** Opening Exercise materials block **
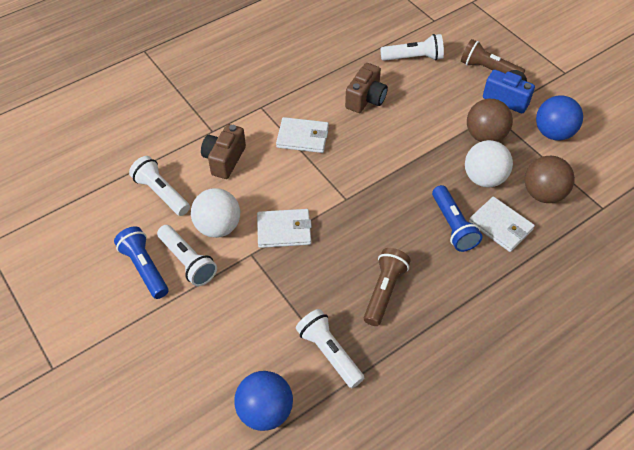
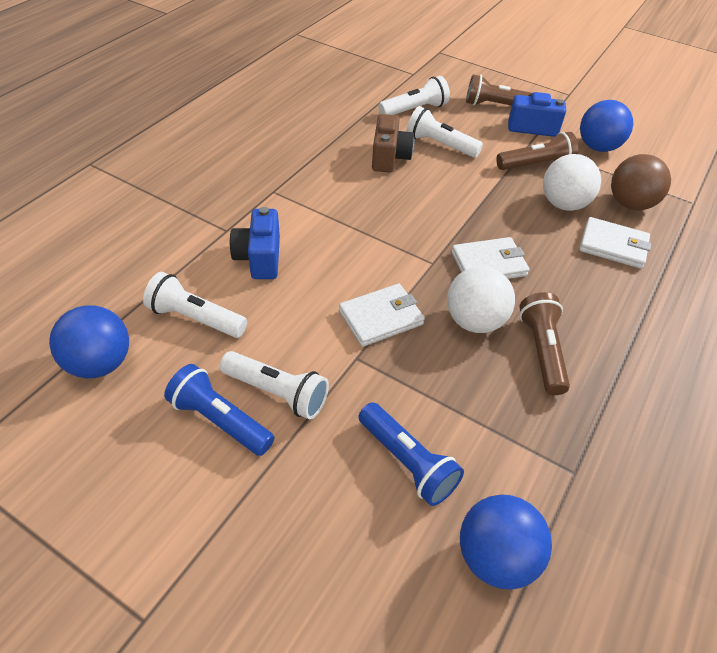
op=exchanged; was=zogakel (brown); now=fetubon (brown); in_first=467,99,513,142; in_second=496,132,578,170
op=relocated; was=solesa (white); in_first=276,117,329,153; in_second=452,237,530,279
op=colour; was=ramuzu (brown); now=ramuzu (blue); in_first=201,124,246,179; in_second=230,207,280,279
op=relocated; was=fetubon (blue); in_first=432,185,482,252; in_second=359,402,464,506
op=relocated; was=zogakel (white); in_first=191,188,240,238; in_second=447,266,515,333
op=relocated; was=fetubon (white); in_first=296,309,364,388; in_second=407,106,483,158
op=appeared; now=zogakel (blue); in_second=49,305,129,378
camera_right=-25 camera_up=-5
** Closing Exercise materials block **
■ Exercise details: Except for the pictures, set down all of the records exactly as they are.

■ Answer to this exercise:
op=exchanged; was=zogakel (brown); now=fetubon (brown); in_first=467,99,513,142; in_second=496,132,578,170
op=relocated; was=solesa (white); in_first=276,117,329,153; in_second=452,237,530,279
op=colour; was=ramuzu (brown); now=ramuzu (blue); in_first=201,124,246,179; in_second=230,207,280,279
op=relocated; was=fetubon (blue); in_first=432,185,482,252; in_second=359,402,464,506
op=relocated; was=zogakel (white); in_first=191,188,240,238; in_second=447,266,515,333
op=relocated; was=fetubon (white); in_first=296,309,364,388; in_second=407,106,483,158
op=appeared; now=zogakel (blue); in_second=49,305,129,378
camera_right=-25 camera_up=-5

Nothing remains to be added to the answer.